STORED DATA:
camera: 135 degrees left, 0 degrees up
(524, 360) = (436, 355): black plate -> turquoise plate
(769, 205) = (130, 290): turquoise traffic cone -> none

...

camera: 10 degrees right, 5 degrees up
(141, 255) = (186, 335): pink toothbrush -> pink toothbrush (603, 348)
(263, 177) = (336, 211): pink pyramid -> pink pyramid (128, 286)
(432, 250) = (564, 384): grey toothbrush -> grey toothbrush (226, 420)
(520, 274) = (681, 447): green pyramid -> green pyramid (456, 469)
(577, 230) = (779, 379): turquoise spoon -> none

EXERCISE DIRECTIONS:
From the records above, extract exactly and only the lines that begin at the line with "(520, 274) = (681, 447): green" and stop after the line with "(577, 230) = (779, 379): turquoise".

WRITTEN SOLUTION:
(520, 274) = (681, 447): green pyramid -> green pyramid (456, 469)
(577, 230) = (779, 379): turquoise spoon -> none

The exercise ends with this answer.